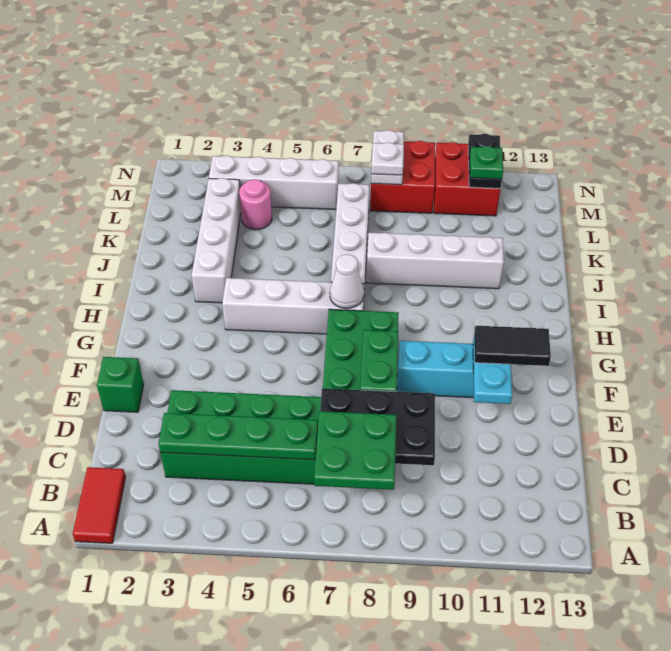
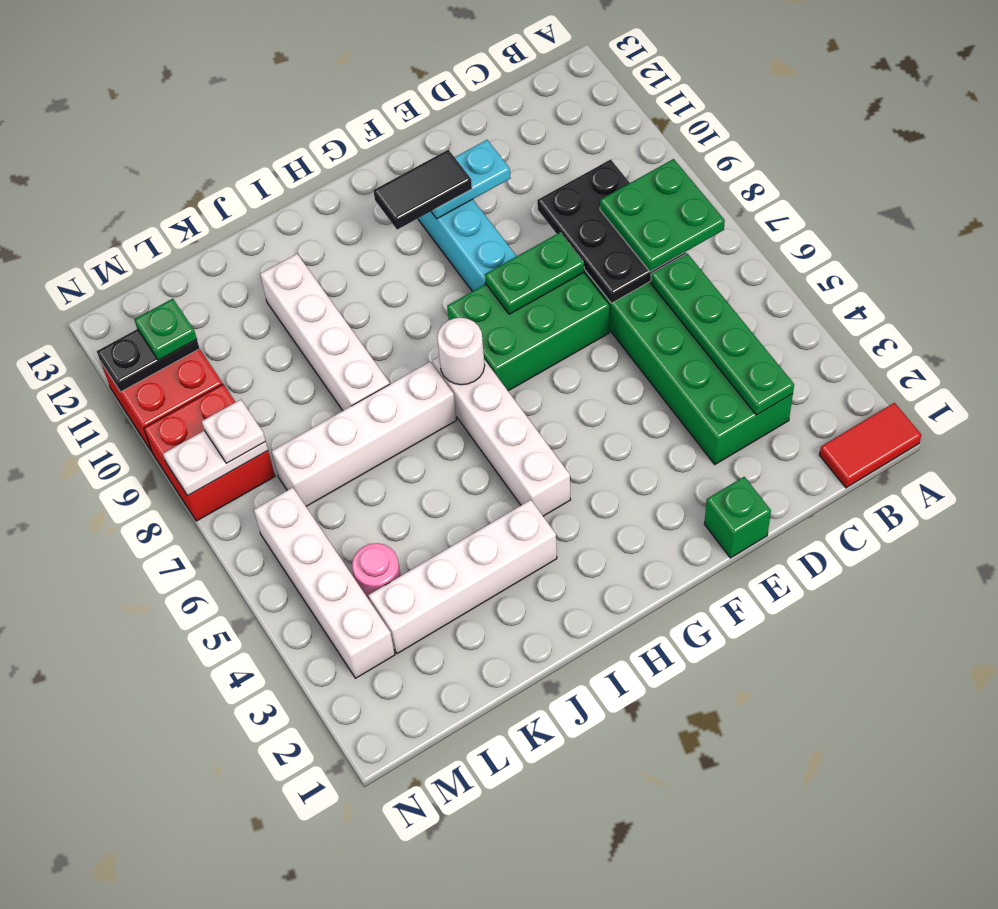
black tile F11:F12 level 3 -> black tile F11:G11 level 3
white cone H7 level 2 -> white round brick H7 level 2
---
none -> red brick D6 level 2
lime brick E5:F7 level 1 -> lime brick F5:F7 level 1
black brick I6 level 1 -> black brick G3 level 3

__Your instructions__
The lines above from the one with "black tile F11:F12" through the one with "white cone H7" are to be duplicated exactly, ends included, with nothing added.

__Finished task__
black tile F11:F12 level 3 -> black tile F11:G11 level 3
white cone H7 level 2 -> white round brick H7 level 2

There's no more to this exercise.